Stated problem —
Rewrite all the entries below with "moved" changed to "shifted" wherever it occurs, keeping every other word and number as it is. Leave the pictures out of your answer.

Records supplied —
::::
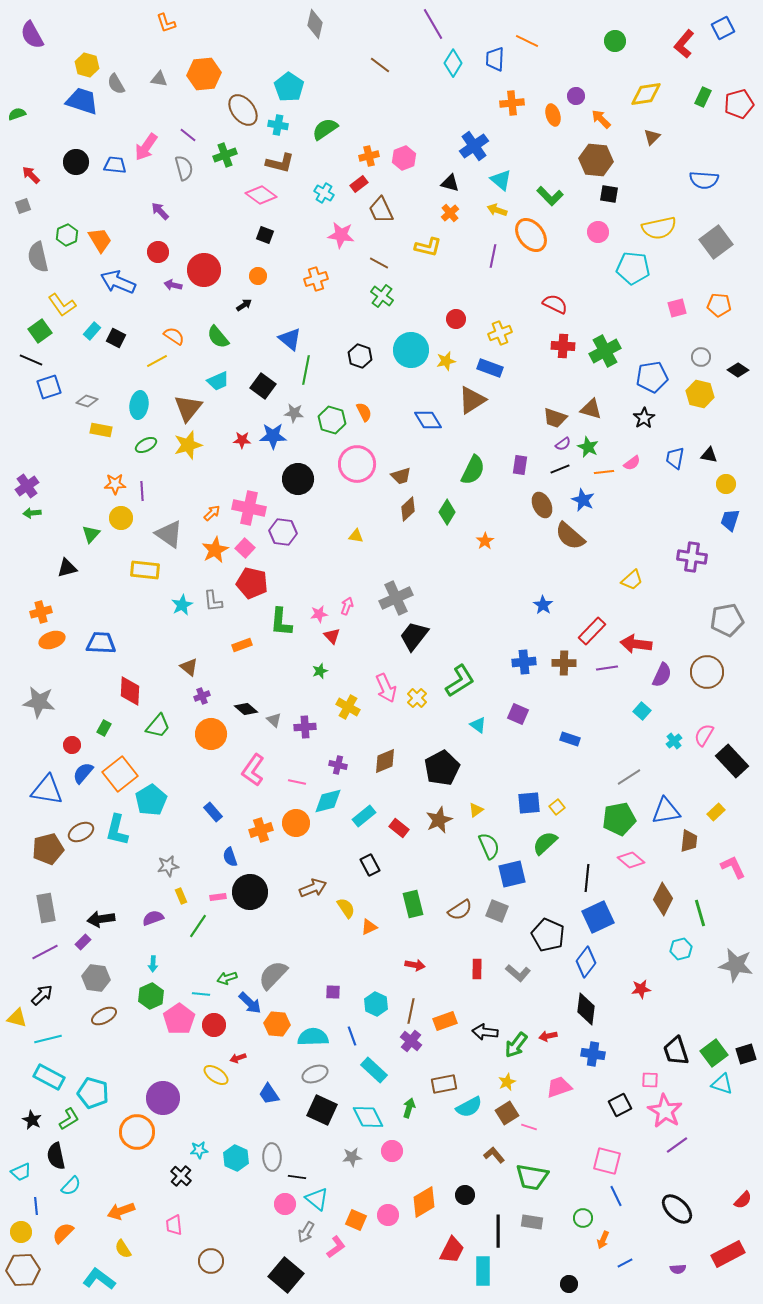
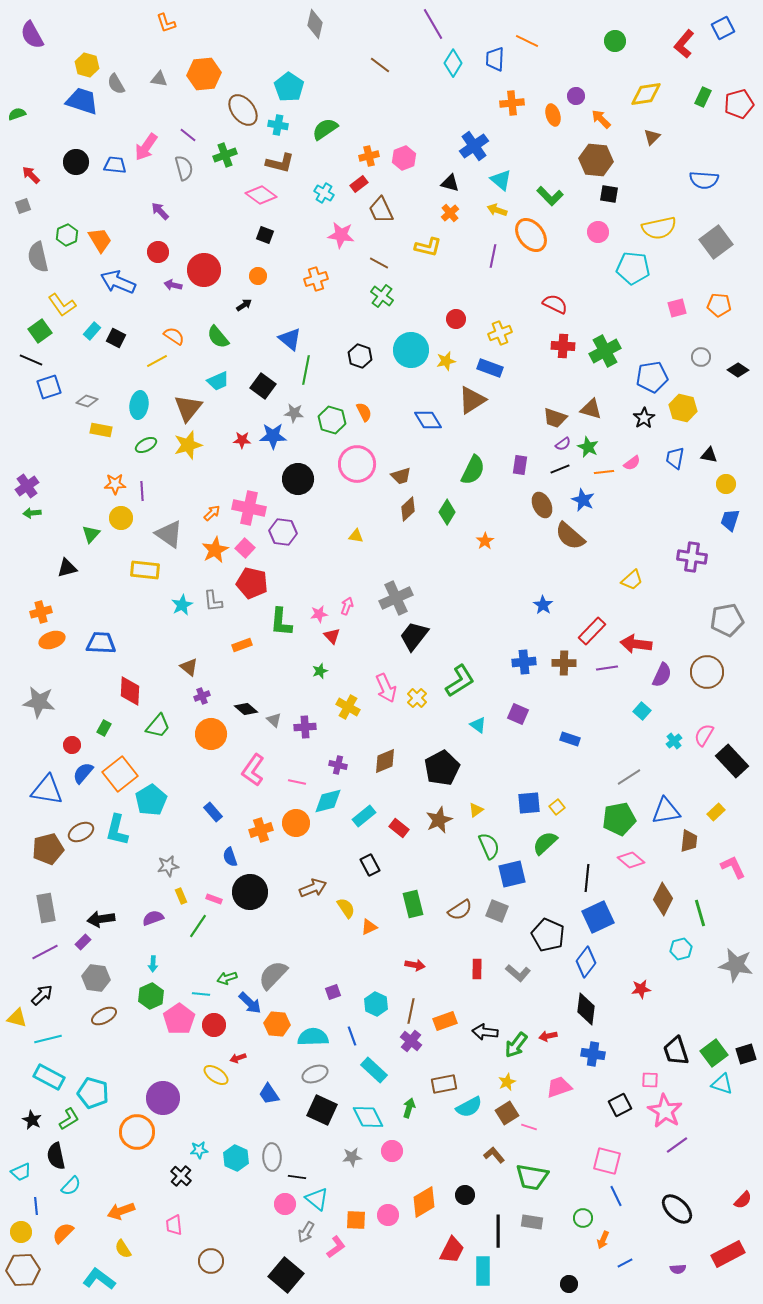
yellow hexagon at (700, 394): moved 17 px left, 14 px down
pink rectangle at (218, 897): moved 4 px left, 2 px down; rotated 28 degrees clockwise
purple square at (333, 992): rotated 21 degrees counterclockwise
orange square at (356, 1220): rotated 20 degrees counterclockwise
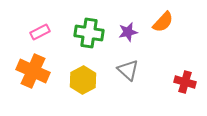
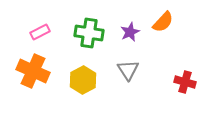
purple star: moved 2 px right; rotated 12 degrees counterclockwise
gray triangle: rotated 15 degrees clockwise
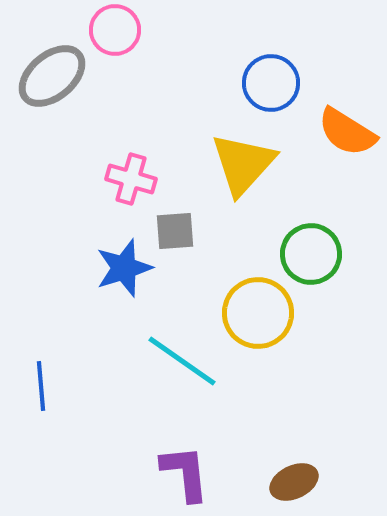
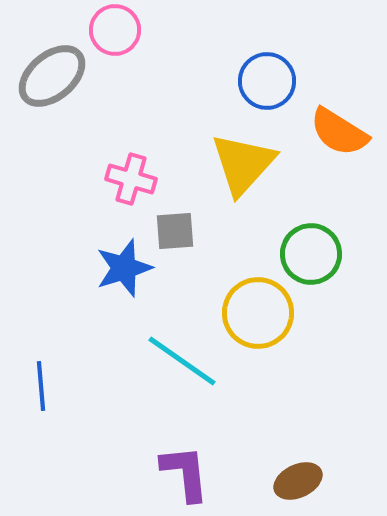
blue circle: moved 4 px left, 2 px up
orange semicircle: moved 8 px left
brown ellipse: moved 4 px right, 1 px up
::::
Result of the task —
yellow hexagon at (700, 394): shifted 17 px left, 14 px down
pink rectangle at (218, 897): shifted 4 px left, 2 px down; rotated 28 degrees clockwise
purple square at (333, 992): rotated 21 degrees counterclockwise
orange square at (356, 1220): rotated 20 degrees counterclockwise
purple star: shifted 2 px right; rotated 12 degrees counterclockwise
gray triangle: rotated 15 degrees clockwise
blue circle: shifted 4 px left, 2 px up
orange semicircle: shifted 8 px left
brown ellipse: shifted 4 px right, 1 px up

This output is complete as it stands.